EXERCISE> The answer must be an exact reproduction of all the entries.

Records from a collection:
########
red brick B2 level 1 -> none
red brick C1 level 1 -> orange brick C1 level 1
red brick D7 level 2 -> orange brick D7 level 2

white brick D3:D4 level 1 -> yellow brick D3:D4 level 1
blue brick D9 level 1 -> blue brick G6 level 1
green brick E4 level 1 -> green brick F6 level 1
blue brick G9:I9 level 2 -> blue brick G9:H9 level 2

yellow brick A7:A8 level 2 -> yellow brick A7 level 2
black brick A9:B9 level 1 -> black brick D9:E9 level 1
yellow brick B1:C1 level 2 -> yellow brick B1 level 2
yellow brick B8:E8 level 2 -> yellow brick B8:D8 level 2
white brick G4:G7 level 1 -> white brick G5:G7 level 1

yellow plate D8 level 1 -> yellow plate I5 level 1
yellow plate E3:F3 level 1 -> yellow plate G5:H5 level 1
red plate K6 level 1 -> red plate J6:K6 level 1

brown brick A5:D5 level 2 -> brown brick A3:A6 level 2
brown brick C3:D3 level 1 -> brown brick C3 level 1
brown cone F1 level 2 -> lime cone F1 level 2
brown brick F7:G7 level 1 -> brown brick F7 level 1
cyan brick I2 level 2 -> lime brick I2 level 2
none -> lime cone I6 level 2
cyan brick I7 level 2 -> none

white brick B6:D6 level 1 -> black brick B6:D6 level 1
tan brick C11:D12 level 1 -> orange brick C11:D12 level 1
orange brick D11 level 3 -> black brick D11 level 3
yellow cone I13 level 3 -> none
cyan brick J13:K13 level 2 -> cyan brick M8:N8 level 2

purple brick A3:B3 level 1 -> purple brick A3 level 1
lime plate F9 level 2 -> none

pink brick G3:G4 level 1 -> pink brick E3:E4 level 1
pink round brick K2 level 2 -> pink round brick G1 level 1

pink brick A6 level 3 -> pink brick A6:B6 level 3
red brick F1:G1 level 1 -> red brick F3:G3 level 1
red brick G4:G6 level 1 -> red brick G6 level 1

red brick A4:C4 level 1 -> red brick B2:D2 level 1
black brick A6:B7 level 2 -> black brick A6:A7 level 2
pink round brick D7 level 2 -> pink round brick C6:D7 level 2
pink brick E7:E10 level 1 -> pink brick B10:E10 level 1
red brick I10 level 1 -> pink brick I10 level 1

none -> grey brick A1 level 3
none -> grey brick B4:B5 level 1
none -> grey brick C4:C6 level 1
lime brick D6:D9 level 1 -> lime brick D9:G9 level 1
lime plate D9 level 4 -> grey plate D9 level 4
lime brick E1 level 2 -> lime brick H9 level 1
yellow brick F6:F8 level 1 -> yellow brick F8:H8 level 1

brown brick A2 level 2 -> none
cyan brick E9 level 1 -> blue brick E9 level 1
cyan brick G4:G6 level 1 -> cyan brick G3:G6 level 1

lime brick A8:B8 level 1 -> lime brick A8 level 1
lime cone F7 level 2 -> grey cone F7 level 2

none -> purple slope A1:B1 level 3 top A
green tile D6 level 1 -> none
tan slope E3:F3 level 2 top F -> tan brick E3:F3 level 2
########
TASK RESPONSE>
red brick B2 level 1 -> none
red brick C1 level 1 -> orange brick C1 level 1
red brick D7 level 2 -> orange brick D7 level 2

white brick D3:D4 level 1 -> yellow brick D3:D4 level 1
blue brick D9 level 1 -> blue brick G6 level 1
green brick E4 level 1 -> green brick F6 level 1
blue brick G9:I9 level 2 -> blue brick G9:H9 level 2

yellow brick A7:A8 level 2 -> yellow brick A7 level 2
black brick A9:B9 level 1 -> black brick D9:E9 level 1
yellow brick B1:C1 level 2 -> yellow brick B1 level 2
yellow brick B8:E8 level 2 -> yellow brick B8:D8 level 2
white brick G4:G7 level 1 -> white brick G5:G7 level 1

yellow plate D8 level 1 -> yellow plate I5 level 1
yellow plate E3:F3 level 1 -> yellow plate G5:H5 level 1
red plate K6 level 1 -> red plate J6:K6 level 1

brown brick A5:D5 level 2 -> brown brick A3:A6 level 2
brown brick C3:D3 level 1 -> brown brick C3 level 1
brown cone F1 level 2 -> lime cone F1 level 2
brown brick F7:G7 level 1 -> brown brick F7 level 1
cyan brick I2 level 2 -> lime brick I2 level 2
none -> lime cone I6 level 2
cyan brick I7 level 2 -> none

white brick B6:D6 level 1 -> black brick B6:D6 level 1
tan brick C11:D12 level 1 -> orange brick C11:D12 level 1
orange brick D11 level 3 -> black brick D11 level 3
yellow cone I13 level 3 -> none
cyan brick J13:K13 level 2 -> cyan brick M8:N8 level 2

purple brick A3:B3 level 1 -> purple brick A3 level 1
lime plate F9 level 2 -> none

pink brick G3:G4 level 1 -> pink brick E3:E4 level 1
pink round brick K2 level 2 -> pink round brick G1 level 1

pink brick A6 level 3 -> pink brick A6:B6 level 3
red brick F1:G1 level 1 -> red brick F3:G3 level 1
red brick G4:G6 level 1 -> red brick G6 level 1

red brick A4:C4 level 1 -> red brick B2:D2 level 1
black brick A6:B7 level 2 -> black brick A6:A7 level 2
pink round brick D7 level 2 -> pink round brick C6:D7 level 2
pink brick E7:E10 level 1 -> pink brick B10:E10 level 1
red brick I10 level 1 -> pink brick I10 level 1

none -> grey brick A1 level 3
none -> grey brick B4:B5 level 1
none -> grey brick C4:C6 level 1
lime brick D6:D9 level 1 -> lime brick D9:G9 level 1
lime plate D9 level 4 -> grey plate D9 level 4
lime brick E1 level 2 -> lime brick H9 level 1
yellow brick F6:F8 level 1 -> yellow brick F8:H8 level 1

brown brick A2 level 2 -> none
cyan brick E9 level 1 -> blue brick E9 level 1
cyan brick G4:G6 level 1 -> cyan brick G3:G6 level 1

lime brick A8:B8 level 1 -> lime brick A8 level 1
lime cone F7 level 2 -> grey cone F7 level 2

none -> purple slope A1:B1 level 3 top A
green tile D6 level 1 -> none
tan slope E3:F3 level 2 top F -> tan brick E3:F3 level 2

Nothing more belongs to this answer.